(Spatial object tracking data)
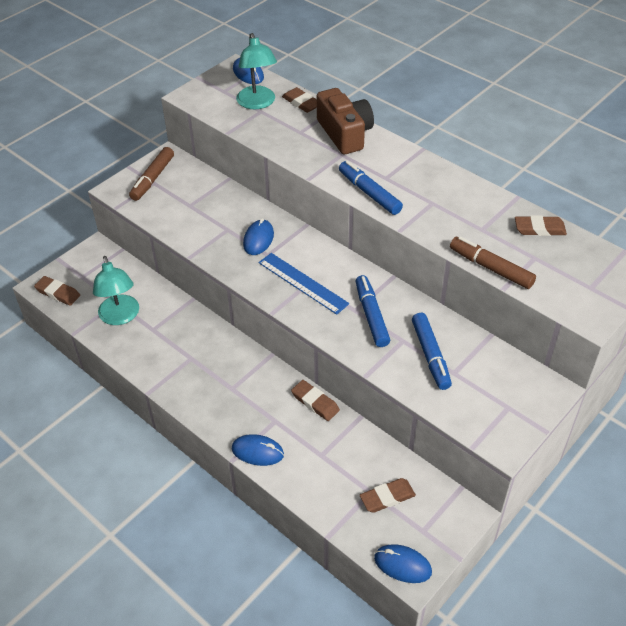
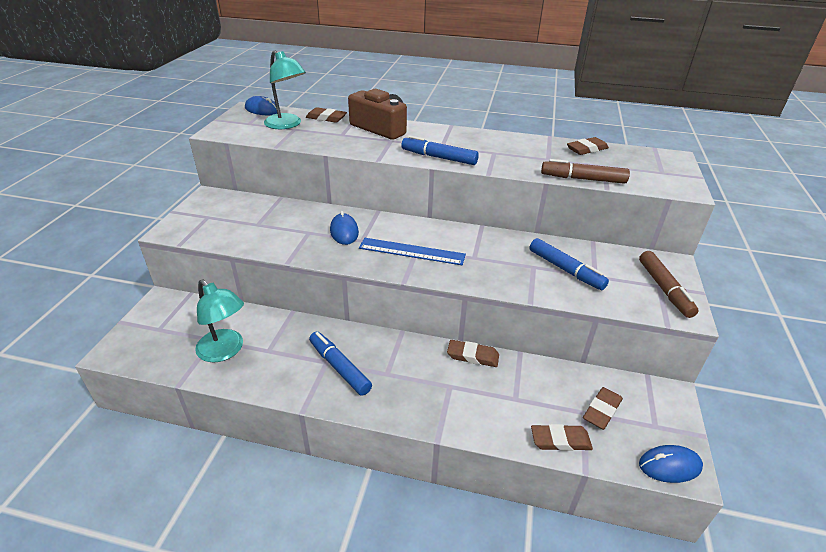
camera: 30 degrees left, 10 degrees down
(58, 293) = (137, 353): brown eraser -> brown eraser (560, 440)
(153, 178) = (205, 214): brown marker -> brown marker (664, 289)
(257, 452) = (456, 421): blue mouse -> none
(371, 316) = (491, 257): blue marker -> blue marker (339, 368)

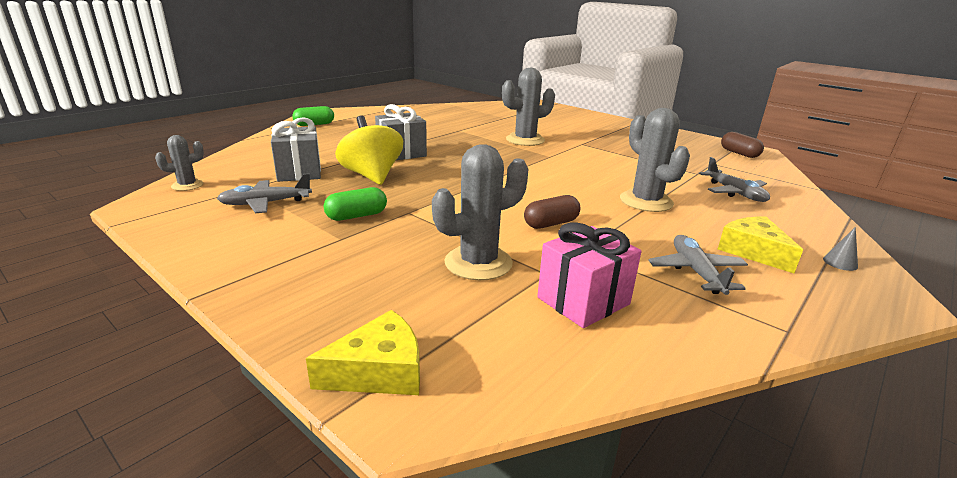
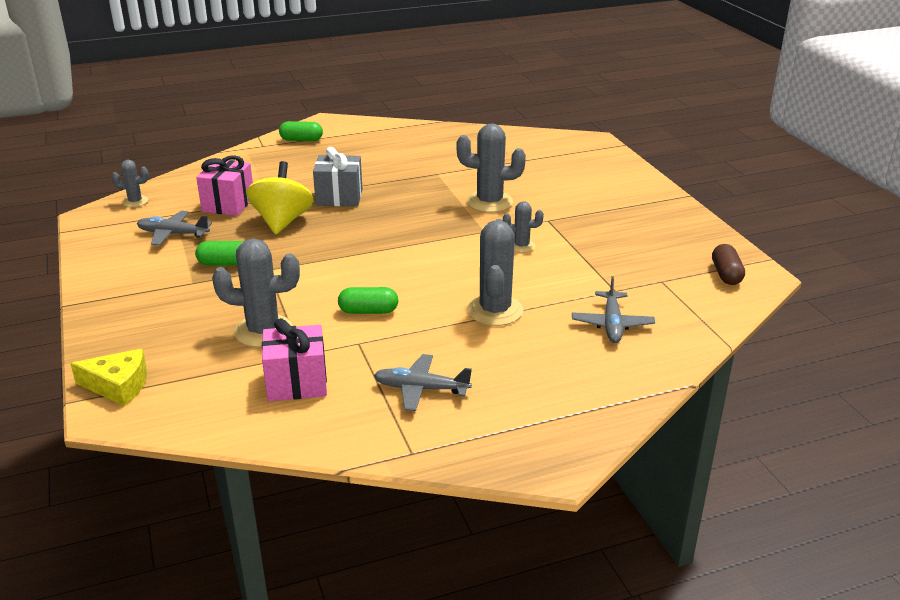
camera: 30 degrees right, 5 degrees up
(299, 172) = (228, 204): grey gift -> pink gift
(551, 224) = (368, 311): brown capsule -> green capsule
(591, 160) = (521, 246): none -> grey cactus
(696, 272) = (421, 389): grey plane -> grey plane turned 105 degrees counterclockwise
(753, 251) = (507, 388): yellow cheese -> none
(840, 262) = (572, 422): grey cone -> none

What you need to do: Output the data verbatim, images excluded.

Result:
camera: 30 degrees left, 10 degrees down
(58, 293) = (137, 353): brown eraser -> brown eraser (560, 440)
(153, 178) = (205, 214): brown marker -> brown marker (664, 289)
(257, 452) = (456, 421): blue mouse -> none
(371, 316) = (491, 257): blue marker -> blue marker (339, 368)

camera: 30 degrees right, 5 degrees up
(299, 172) = (228, 204): grey gift -> pink gift
(551, 224) = (368, 311): brown capsule -> green capsule
(591, 160) = (521, 246): none -> grey cactus
(696, 272) = (421, 389): grey plane -> grey plane turned 105 degrees counterclockwise
(753, 251) = (507, 388): yellow cheese -> none
(840, 262) = (572, 422): grey cone -> none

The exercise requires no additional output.